[YOUR INSTRUCTIONS]
Your answer should be one number: the count of lines in these entries that hold the word "dispenser".
####################
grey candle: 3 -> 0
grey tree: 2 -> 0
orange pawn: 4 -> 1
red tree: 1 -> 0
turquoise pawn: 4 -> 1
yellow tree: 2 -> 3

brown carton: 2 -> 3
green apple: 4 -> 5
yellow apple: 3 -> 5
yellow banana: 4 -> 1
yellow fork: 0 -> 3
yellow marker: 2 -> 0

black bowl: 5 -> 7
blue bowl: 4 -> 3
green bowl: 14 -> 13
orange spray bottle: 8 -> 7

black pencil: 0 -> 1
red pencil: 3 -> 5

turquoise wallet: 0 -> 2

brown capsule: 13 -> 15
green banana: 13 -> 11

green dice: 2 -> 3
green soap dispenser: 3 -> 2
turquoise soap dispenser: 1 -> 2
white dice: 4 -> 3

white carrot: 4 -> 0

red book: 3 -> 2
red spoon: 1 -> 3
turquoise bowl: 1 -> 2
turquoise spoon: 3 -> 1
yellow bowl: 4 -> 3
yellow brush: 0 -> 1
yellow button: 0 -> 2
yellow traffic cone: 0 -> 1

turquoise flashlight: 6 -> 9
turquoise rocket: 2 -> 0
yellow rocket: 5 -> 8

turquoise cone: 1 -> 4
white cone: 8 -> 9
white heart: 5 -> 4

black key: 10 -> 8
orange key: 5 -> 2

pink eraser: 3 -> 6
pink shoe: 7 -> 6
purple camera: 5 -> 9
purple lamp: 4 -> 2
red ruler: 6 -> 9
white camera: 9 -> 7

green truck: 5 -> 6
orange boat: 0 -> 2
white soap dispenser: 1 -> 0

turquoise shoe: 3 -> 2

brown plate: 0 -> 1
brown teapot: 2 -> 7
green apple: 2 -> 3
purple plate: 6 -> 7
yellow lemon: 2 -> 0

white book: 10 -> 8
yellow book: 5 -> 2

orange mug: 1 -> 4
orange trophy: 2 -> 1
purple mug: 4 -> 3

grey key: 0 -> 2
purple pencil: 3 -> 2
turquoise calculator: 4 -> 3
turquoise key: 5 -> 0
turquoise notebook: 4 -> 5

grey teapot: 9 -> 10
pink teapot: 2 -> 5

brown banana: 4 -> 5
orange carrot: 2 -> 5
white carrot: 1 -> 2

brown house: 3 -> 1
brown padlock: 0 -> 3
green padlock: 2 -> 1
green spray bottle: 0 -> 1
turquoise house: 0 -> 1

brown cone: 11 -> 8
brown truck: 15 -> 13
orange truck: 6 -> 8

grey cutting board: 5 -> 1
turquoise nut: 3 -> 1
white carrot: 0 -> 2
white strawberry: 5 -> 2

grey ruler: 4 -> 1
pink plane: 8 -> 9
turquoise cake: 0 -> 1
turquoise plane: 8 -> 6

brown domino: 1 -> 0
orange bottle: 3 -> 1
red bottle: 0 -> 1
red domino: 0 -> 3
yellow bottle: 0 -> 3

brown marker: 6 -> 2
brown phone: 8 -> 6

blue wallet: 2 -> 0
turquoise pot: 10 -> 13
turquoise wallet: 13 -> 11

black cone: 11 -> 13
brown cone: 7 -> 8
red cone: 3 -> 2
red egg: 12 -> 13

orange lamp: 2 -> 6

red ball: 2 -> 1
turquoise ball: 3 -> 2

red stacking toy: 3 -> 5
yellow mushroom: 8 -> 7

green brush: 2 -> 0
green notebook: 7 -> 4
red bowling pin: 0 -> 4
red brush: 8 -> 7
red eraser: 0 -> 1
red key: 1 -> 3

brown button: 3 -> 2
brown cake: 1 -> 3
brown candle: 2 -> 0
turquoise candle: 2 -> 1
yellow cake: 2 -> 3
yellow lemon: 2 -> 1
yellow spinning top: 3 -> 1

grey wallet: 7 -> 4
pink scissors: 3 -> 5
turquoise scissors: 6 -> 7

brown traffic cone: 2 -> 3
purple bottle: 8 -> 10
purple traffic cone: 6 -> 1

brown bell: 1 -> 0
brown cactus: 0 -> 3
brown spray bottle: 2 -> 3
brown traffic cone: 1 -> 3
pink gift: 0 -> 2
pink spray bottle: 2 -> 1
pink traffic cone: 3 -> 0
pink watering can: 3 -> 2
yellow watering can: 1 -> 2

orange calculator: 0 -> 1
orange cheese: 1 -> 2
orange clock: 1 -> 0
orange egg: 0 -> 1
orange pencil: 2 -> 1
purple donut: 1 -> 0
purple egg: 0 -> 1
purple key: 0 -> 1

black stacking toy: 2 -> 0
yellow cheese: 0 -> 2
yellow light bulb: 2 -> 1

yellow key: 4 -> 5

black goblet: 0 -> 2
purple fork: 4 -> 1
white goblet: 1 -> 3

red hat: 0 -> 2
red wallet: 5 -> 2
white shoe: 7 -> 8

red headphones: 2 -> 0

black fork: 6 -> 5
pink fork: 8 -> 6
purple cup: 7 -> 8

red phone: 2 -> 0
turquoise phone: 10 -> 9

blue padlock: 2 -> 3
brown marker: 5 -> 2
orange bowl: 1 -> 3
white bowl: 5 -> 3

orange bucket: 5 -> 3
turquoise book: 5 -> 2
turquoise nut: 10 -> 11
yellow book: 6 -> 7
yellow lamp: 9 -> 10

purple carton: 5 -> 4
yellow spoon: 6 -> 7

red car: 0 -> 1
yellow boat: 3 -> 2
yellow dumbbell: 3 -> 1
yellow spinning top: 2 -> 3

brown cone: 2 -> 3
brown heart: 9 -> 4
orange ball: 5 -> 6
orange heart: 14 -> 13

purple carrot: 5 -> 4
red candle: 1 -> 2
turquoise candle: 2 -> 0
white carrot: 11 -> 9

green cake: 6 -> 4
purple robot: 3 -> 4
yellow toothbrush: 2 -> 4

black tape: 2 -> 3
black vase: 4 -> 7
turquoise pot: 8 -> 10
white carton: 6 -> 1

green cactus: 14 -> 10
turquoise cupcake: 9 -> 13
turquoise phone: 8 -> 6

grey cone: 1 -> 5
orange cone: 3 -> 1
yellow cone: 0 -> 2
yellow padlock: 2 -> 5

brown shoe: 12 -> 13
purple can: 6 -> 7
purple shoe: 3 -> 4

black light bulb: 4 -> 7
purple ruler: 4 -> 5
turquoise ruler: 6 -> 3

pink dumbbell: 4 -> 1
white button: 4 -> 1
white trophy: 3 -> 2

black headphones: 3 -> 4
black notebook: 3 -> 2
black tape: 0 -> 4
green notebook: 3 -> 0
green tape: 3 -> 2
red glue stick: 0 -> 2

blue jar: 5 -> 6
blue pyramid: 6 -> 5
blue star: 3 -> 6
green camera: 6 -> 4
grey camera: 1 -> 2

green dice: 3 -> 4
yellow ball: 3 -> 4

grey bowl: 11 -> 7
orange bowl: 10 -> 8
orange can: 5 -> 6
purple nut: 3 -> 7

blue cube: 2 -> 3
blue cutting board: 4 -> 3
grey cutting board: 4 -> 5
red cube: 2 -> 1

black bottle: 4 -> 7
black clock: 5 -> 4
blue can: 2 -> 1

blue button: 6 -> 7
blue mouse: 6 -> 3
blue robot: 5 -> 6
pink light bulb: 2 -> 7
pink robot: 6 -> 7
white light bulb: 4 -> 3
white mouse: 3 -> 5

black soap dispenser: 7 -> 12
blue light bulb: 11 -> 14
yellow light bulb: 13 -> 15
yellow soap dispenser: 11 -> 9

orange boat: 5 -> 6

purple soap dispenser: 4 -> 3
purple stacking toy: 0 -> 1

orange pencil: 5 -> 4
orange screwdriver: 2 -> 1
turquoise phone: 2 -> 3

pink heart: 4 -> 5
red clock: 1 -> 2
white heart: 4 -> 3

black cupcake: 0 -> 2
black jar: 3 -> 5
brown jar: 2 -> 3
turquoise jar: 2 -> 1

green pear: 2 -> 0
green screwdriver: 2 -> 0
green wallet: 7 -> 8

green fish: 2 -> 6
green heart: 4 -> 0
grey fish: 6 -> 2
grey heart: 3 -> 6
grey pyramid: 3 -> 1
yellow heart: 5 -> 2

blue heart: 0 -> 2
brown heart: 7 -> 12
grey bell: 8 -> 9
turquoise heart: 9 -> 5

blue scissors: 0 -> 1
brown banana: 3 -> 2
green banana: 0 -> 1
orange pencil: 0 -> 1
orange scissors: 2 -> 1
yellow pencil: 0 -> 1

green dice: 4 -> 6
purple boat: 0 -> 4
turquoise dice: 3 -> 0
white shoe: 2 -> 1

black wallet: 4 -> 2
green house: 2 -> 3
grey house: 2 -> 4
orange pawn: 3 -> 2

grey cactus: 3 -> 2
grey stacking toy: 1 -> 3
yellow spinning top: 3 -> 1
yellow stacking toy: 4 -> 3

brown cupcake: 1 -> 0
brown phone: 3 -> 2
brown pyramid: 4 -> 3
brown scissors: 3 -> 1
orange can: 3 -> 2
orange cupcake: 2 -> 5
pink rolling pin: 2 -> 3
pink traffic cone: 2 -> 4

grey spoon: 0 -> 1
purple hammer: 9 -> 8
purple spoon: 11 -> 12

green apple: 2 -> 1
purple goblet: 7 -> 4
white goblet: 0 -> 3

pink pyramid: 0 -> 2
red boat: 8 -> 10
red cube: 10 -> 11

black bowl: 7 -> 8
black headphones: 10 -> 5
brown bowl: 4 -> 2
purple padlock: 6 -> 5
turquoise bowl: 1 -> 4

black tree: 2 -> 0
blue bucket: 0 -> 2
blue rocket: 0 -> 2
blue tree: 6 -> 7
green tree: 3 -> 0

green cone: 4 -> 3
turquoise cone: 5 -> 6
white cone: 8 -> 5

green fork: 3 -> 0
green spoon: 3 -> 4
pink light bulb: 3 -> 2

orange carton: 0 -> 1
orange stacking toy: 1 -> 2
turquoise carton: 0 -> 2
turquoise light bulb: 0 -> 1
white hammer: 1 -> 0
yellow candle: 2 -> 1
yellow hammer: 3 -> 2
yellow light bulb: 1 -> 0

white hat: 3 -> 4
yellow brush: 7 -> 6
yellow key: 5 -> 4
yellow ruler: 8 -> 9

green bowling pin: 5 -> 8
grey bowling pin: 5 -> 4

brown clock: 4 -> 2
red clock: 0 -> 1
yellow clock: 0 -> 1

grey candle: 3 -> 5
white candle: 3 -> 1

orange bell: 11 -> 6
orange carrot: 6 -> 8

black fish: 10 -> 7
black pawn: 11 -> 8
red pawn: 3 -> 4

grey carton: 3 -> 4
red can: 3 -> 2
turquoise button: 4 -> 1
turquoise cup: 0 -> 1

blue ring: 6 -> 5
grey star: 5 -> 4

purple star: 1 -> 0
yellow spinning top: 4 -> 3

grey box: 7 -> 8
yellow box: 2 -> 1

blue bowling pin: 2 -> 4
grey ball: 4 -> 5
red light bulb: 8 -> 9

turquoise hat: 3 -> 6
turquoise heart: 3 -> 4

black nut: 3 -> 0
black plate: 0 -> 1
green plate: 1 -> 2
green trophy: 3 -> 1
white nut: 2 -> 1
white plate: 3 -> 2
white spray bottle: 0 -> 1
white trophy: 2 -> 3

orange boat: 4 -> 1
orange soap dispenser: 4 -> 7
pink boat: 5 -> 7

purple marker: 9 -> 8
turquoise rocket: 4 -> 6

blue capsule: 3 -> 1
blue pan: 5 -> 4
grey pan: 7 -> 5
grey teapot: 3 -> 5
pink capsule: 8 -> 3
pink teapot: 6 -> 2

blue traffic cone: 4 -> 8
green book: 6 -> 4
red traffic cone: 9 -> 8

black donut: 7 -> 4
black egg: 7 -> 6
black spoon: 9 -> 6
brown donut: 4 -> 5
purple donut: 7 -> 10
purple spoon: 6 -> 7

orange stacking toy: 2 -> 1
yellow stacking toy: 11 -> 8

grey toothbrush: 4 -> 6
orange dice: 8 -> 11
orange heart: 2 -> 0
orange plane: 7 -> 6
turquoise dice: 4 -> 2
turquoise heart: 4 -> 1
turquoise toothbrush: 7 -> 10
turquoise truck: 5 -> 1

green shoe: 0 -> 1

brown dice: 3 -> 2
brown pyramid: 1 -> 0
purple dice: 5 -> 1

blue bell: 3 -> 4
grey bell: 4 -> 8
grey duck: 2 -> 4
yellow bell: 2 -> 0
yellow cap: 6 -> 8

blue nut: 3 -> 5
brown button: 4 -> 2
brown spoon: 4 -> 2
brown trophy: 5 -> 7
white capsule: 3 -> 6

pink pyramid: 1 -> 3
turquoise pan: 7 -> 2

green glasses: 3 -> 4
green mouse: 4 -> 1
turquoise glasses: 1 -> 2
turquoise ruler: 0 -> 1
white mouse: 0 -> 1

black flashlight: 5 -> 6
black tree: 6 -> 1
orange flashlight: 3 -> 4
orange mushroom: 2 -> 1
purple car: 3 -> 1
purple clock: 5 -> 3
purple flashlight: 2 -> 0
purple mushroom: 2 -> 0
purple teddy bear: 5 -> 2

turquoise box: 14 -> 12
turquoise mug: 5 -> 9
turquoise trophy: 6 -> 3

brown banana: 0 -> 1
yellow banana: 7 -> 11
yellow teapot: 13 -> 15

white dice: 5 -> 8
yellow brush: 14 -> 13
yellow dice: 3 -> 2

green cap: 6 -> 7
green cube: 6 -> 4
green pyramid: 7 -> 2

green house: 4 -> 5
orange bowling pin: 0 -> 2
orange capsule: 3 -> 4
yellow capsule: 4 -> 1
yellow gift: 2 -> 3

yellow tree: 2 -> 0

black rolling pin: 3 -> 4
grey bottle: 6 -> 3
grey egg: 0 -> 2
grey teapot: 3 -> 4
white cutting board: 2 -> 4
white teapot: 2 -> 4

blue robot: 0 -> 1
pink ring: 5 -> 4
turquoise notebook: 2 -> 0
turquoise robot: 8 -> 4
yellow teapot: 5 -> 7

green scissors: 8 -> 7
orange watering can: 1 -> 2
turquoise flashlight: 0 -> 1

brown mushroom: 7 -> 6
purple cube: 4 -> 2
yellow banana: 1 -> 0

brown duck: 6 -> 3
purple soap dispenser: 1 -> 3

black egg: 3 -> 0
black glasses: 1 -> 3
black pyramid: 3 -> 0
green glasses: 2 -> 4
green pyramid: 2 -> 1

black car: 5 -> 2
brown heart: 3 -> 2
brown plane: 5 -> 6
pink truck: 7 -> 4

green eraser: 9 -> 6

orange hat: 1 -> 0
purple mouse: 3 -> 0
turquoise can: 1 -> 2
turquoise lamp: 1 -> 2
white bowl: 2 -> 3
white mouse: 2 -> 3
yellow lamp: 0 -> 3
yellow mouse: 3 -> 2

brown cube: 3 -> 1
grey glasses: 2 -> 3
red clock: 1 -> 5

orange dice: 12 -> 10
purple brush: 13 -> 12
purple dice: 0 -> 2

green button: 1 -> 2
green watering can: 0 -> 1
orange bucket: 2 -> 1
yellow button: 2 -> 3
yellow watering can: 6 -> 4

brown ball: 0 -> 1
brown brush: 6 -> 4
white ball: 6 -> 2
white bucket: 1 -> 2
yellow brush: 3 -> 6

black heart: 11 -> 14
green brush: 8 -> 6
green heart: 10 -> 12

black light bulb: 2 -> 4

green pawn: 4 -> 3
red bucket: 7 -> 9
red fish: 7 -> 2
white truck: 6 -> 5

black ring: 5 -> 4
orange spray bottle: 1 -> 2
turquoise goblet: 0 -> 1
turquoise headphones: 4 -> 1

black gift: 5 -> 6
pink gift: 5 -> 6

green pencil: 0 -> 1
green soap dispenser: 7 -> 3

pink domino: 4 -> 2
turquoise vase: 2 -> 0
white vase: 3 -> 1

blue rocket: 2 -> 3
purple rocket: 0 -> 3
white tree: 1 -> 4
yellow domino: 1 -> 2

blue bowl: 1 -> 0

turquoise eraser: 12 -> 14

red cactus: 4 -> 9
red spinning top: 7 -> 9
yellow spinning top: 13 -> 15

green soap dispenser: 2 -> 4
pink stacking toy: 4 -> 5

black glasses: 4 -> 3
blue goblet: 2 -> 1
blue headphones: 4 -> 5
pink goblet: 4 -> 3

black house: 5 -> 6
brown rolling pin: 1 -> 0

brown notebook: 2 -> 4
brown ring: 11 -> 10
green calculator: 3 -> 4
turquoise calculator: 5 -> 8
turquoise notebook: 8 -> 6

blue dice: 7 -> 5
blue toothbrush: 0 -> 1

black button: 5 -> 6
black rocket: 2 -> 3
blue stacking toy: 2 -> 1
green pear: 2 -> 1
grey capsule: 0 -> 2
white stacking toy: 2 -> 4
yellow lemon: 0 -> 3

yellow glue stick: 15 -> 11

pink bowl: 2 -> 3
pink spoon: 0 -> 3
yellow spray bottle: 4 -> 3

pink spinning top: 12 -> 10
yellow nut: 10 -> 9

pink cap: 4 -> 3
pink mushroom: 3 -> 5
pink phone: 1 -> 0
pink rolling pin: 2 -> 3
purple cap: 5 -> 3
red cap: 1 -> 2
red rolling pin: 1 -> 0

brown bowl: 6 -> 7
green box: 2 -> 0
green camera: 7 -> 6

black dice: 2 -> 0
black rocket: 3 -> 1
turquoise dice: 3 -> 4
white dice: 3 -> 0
####################
[OUTPUT OF THE EXERCISE]
10